Every line below from the one containing "GAS1: MQ-3 -> MQ-135" through the one containing "LUX pin SCL: D19 -> RX2" must be transcribed exactly. Omit all lines outside that stretch.

§ **Information shown**:
····················
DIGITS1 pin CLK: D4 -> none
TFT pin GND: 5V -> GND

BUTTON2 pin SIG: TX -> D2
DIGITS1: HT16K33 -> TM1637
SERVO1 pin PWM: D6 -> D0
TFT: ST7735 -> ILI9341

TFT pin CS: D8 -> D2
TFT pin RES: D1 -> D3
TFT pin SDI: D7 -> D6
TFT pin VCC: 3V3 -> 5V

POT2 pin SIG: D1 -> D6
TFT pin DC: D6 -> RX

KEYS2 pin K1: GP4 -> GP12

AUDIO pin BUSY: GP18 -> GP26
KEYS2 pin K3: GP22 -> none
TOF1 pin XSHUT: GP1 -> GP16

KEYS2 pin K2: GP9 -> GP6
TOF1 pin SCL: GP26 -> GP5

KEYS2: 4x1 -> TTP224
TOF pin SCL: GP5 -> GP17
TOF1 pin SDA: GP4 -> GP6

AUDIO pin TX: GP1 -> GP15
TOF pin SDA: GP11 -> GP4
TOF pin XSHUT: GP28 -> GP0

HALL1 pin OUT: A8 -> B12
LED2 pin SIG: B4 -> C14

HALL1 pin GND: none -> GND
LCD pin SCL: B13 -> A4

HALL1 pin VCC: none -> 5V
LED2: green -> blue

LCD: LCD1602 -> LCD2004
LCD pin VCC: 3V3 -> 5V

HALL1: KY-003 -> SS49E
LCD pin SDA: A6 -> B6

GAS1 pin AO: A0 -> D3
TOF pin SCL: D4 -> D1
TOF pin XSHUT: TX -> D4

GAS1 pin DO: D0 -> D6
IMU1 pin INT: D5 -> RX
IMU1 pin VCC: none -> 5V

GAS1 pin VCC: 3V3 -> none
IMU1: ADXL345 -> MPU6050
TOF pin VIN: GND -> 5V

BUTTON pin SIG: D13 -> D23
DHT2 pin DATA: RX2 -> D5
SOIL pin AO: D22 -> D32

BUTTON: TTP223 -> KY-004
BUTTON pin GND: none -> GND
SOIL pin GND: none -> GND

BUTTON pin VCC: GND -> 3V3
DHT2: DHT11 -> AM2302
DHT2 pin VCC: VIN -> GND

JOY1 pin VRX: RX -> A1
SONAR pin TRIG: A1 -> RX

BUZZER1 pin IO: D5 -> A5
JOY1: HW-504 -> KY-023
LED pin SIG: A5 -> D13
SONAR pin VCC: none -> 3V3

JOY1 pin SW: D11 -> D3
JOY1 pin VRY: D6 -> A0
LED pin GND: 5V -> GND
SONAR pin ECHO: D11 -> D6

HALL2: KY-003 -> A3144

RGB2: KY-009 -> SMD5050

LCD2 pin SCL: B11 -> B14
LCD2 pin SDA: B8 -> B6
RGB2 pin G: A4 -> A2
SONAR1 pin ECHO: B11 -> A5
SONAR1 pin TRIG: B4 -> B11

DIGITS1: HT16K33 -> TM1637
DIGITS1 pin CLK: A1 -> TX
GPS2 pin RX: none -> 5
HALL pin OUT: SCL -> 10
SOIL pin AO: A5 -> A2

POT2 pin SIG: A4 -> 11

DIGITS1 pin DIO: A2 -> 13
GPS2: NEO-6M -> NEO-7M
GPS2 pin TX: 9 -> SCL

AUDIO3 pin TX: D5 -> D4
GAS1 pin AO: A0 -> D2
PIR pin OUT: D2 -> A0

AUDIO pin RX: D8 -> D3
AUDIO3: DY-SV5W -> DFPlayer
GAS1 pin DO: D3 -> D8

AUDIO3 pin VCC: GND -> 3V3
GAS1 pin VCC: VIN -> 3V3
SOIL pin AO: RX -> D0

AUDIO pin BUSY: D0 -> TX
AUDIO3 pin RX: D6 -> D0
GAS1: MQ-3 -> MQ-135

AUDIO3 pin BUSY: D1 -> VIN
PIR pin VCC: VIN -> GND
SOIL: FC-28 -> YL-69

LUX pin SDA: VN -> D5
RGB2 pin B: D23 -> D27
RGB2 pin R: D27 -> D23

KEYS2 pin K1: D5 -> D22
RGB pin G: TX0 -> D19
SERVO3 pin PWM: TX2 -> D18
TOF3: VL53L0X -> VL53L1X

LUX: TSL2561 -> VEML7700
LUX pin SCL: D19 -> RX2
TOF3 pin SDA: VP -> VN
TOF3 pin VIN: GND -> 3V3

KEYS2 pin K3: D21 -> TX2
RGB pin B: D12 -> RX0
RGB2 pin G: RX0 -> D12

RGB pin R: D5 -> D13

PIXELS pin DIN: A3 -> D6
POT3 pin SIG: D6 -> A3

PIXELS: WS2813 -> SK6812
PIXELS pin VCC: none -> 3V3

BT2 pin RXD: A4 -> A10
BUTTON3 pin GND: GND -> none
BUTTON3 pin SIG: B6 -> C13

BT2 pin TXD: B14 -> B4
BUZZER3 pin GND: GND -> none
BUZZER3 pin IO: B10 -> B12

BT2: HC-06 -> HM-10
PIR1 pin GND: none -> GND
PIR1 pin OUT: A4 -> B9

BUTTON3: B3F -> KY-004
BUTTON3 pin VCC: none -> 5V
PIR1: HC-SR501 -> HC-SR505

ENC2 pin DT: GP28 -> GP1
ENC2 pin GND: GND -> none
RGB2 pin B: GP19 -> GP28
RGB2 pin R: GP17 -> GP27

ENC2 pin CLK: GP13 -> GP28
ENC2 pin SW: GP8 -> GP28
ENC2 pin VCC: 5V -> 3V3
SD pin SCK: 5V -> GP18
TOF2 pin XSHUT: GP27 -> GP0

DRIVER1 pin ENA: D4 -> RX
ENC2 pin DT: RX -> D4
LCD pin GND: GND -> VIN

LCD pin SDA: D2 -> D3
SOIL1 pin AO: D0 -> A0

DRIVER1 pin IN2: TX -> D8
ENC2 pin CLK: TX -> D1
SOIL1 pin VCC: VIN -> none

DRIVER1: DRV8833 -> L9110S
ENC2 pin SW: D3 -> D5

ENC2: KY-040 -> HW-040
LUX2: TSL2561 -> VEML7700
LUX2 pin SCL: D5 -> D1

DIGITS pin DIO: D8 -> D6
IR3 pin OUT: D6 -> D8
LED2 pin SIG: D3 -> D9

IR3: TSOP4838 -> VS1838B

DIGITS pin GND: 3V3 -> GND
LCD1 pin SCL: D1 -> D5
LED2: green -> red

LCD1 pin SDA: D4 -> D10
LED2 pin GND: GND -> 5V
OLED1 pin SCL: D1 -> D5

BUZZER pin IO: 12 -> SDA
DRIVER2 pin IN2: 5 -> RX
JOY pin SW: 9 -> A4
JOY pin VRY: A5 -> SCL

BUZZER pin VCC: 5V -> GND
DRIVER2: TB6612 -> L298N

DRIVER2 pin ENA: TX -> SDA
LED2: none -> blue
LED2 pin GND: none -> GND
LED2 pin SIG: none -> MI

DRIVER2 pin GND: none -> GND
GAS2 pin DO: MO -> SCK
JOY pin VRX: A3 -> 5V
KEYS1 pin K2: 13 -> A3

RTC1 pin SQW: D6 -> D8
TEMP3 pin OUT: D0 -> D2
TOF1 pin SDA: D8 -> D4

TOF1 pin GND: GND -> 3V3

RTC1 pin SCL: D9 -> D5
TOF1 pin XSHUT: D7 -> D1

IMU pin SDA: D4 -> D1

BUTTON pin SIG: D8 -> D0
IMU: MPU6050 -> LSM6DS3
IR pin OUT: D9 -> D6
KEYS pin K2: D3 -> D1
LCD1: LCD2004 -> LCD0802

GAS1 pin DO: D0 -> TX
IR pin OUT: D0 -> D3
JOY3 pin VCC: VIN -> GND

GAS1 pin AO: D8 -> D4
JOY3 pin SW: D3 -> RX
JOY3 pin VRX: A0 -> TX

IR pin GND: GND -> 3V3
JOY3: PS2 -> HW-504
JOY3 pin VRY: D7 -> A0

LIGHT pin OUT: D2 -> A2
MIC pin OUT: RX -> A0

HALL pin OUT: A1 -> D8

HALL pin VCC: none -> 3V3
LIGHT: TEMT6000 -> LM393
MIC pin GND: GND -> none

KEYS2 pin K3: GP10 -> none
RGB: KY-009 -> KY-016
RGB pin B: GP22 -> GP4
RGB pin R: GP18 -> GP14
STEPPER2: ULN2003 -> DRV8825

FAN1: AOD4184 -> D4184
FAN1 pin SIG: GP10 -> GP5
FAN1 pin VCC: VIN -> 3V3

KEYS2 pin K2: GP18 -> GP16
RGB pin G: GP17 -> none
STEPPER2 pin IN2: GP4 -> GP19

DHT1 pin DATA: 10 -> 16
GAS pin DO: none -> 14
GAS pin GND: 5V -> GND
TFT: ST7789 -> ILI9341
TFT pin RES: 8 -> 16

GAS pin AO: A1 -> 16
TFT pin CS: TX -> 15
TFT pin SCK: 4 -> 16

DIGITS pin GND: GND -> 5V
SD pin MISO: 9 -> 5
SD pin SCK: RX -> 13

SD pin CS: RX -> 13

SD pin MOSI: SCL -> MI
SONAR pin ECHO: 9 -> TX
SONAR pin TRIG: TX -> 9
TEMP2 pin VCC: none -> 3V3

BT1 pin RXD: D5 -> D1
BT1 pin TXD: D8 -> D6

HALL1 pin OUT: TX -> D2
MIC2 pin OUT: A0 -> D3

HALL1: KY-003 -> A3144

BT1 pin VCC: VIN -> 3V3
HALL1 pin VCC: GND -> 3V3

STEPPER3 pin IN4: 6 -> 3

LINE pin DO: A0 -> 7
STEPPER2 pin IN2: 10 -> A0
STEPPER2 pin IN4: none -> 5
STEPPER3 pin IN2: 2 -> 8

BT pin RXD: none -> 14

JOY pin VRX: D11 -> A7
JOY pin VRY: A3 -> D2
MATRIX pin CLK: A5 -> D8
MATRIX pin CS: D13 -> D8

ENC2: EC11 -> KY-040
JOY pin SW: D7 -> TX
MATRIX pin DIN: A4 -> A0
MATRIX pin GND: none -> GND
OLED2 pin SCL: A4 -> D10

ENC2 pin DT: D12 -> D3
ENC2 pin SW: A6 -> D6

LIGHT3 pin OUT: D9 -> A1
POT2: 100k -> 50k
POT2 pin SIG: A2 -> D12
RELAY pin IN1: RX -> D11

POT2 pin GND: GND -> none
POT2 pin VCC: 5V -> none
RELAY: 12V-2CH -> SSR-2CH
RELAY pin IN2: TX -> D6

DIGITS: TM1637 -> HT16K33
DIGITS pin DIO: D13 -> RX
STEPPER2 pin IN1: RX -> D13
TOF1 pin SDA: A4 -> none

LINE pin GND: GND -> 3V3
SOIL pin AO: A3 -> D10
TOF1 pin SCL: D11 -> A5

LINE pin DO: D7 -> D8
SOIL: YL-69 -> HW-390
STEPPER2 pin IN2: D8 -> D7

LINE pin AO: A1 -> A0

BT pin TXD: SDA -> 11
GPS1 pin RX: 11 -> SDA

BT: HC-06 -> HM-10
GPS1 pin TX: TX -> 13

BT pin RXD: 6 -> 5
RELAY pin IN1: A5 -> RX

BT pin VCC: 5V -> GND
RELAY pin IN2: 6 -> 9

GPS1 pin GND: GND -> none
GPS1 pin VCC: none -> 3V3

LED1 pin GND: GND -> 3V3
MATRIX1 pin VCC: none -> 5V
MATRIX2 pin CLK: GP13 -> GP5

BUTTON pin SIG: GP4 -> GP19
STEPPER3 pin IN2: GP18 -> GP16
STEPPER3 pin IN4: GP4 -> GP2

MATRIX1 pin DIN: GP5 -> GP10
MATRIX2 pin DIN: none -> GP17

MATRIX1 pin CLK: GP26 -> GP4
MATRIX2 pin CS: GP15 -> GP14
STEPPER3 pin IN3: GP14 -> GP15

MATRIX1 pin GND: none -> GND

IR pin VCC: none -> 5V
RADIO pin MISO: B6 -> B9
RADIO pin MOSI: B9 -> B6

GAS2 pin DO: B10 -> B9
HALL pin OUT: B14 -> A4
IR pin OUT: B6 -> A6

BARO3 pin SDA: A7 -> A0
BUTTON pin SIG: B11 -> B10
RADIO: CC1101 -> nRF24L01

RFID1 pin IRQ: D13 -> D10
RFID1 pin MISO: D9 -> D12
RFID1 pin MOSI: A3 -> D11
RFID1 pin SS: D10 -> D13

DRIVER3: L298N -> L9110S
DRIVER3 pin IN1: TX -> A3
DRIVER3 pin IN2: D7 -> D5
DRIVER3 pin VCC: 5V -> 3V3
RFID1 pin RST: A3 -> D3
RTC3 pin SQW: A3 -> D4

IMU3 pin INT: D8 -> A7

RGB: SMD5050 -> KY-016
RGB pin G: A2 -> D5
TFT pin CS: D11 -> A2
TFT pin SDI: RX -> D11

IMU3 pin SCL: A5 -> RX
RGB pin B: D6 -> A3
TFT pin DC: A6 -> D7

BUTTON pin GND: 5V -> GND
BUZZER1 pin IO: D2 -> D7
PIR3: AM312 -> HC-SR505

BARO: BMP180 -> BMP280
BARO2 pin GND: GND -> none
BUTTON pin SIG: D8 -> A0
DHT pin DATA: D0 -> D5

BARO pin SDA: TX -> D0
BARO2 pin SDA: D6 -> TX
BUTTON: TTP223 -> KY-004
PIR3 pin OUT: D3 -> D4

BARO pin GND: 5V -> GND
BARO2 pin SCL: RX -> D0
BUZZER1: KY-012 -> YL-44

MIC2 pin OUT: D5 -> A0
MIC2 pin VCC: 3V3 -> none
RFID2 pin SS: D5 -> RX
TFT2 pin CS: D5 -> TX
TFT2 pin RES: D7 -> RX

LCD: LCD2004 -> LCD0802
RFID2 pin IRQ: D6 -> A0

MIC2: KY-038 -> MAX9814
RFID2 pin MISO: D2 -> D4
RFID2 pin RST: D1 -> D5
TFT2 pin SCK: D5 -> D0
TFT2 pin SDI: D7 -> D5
····················
§ **Solved exercise**:
GAS1: MQ-3 -> MQ-135

AUDIO3 pin BUSY: D1 -> VIN
PIR pin VCC: VIN -> GND
SOIL: FC-28 -> YL-69

LUX pin SDA: VN -> D5
RGB2 pin B: D23 -> D27
RGB2 pin R: D27 -> D23

KEYS2 pin K1: D5 -> D22
RGB pin G: TX0 -> D19
SERVO3 pin PWM: TX2 -> D18
TOF3: VL53L0X -> VL53L1X

LUX: TSL2561 -> VEML7700
LUX pin SCL: D19 -> RX2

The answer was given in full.